Problem requirements: What is needed is the whole of the data, set down exactly.

Before-and-after object listings:
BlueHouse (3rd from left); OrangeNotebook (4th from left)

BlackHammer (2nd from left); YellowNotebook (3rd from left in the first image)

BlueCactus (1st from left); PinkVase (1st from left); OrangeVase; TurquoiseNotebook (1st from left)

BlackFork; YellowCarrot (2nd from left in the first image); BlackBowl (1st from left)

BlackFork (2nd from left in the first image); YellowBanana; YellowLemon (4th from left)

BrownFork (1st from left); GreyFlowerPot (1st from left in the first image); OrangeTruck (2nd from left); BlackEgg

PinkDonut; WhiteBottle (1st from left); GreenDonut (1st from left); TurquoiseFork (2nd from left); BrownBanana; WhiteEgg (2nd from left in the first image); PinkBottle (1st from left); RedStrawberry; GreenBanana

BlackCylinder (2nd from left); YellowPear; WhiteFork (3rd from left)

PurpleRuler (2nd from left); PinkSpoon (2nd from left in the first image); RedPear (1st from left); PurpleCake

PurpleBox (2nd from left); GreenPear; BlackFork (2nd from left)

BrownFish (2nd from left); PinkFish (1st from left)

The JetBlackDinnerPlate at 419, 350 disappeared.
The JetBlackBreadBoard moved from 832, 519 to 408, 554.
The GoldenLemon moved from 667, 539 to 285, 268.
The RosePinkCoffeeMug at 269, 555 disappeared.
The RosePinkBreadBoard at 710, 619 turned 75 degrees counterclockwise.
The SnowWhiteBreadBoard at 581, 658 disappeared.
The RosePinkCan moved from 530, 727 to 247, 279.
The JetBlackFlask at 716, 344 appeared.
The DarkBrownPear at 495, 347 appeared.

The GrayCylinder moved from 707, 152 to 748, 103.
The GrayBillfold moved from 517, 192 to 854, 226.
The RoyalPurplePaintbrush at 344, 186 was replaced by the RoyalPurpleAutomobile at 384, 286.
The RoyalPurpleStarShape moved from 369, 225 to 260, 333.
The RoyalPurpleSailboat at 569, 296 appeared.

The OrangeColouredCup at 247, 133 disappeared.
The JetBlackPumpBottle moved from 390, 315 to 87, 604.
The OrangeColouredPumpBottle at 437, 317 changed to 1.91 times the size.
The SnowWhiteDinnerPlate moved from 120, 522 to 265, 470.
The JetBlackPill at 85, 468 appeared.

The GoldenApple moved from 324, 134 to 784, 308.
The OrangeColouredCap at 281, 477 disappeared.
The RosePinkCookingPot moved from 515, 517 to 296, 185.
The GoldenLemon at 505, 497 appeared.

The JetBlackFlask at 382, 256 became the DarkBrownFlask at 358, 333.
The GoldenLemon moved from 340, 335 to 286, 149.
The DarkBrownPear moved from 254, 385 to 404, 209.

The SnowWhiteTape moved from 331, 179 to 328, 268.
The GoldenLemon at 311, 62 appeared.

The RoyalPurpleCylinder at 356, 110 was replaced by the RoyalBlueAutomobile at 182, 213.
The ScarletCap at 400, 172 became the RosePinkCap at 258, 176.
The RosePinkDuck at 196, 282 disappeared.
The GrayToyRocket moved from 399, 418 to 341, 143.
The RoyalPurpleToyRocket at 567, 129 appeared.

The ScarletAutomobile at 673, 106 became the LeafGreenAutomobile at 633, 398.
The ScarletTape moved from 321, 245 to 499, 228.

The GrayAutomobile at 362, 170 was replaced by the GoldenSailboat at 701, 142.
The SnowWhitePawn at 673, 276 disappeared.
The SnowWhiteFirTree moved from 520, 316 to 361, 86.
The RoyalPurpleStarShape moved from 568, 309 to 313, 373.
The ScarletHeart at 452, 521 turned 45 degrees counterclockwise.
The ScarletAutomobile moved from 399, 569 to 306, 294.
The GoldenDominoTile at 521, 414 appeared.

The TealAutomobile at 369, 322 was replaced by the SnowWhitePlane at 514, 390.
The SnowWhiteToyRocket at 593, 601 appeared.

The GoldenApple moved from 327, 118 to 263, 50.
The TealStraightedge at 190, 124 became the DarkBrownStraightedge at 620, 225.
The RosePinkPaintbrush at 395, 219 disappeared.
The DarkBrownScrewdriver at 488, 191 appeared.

Answer:
BlueHouse (3rd from left); OrangeNotebook (4th from left)

BlackHammer (2nd from left); YellowNotebook (3rd from left in the first image)

BlueCactus (1st from left); PinkVase (1st from left); OrangeVase; TurquoiseNotebook (1st from left)

BlackFork; YellowCarrot (2nd from left in the first image); BlackBowl (1st from left)

BlackFork (2nd from left in the first image); YellowBanana; YellowLemon (4th from left)

BrownFork (1st from left); GreyFlowerPot (1st from left in the first image); OrangeTruck (2nd from left); BlackEgg

PinkDonut; WhiteBottle (1st from left); GreenDonut (1st from left); TurquoiseFork (2nd from left); BrownBanana; WhiteEgg (2nd from left in the first image); PinkBottle (1st from left); RedStrawberry; GreenBanana

BlackCylinder (2nd from left); YellowPear; WhiteFork (3rd from left)

PurpleRuler (2nd from left); PinkSpoon (2nd from left in the first image); RedPear (1st from left); PurpleCake

PurpleBox (2nd from left); GreenPear; BlackFork (2nd from left)

BrownFish (2nd from left); PinkFish (1st from left)

The JetBlackDinnerPlate at 419, 350 disappeared.
The JetBlackBreadBoard moved from 832, 519 to 408, 554.
The GoldenLemon moved from 667, 539 to 285, 268.
The RosePinkCoffeeMug at 269, 555 disappeared.
The RosePinkBreadBoard at 710, 619 turned 75 degrees counterclockwise.
The SnowWhiteBreadBoard at 581, 658 disappeared.
The RosePinkCan moved from 530, 727 to 247, 279.
The JetBlackFlask at 716, 344 appeared.
The DarkBrownPear at 495, 347 appeared.

The GrayCylinder moved from 707, 152 to 748, 103.
The GrayBillfold moved from 517, 192 to 854, 226.
The RoyalPurplePaintbrush at 344, 186 was replaced by the RoyalPurpleAutomobile at 384, 286.
The RoyalPurpleStarShape moved from 369, 225 to 260, 333.
The RoyalPurpleSailboat at 569, 296 appeared.

The OrangeColouredCup at 247, 133 disappeared.
The JetBlackPumpBottle moved from 390, 315 to 87, 604.
The OrangeColouredPumpBottle at 437, 317 changed to 1.91 times the size.
The SnowWhiteDinnerPlate moved from 120, 522 to 265, 470.
The JetBlackPill at 85, 468 appeared.

The GoldenApple moved from 324, 134 to 784, 308.
The OrangeColouredCap at 281, 477 disappeared.
The RosePinkCookingPot moved from 515, 517 to 296, 185.
The GoldenLemon at 505, 497 appeared.

The JetBlackFlask at 382, 256 became the DarkBrownFlask at 358, 333.
The GoldenLemon moved from 340, 335 to 286, 149.
The DarkBrownPear moved from 254, 385 to 404, 209.

The SnowWhiteTape moved from 331, 179 to 328, 268.
The GoldenLemon at 311, 62 appeared.

The RoyalPurpleCylinder at 356, 110 was replaced by the RoyalBlueAutomobile at 182, 213.
The ScarletCap at 400, 172 became the RosePinkCap at 258, 176.
The RosePinkDuck at 196, 282 disappeared.
The GrayToyRocket moved from 399, 418 to 341, 143.
The RoyalPurpleToyRocket at 567, 129 appeared.

The ScarletAutomobile at 673, 106 became the LeafGreenAutomobile at 633, 398.
The ScarletTape moved from 321, 245 to 499, 228.

The GrayAutomobile at 362, 170 was replaced by the GoldenSailboat at 701, 142.
The SnowWhitePawn at 673, 276 disappeared.
The SnowWhiteFirTree moved from 520, 316 to 361, 86.
The RoyalPurpleStarShape moved from 568, 309 to 313, 373.
The ScarletHeart at 452, 521 turned 45 degrees counterclockwise.
The ScarletAutomobile moved from 399, 569 to 306, 294.
The GoldenDominoTile at 521, 414 appeared.

The TealAutomobile at 369, 322 was replaced by the SnowWhitePlane at 514, 390.
The SnowWhiteToyRocket at 593, 601 appeared.

The GoldenApple moved from 327, 118 to 263, 50.
The TealStraightedge at 190, 124 became the DarkBrownStraightedge at 620, 225.
The RosePinkPaintbrush at 395, 219 disappeared.
The DarkBrownScrewdriver at 488, 191 appeared.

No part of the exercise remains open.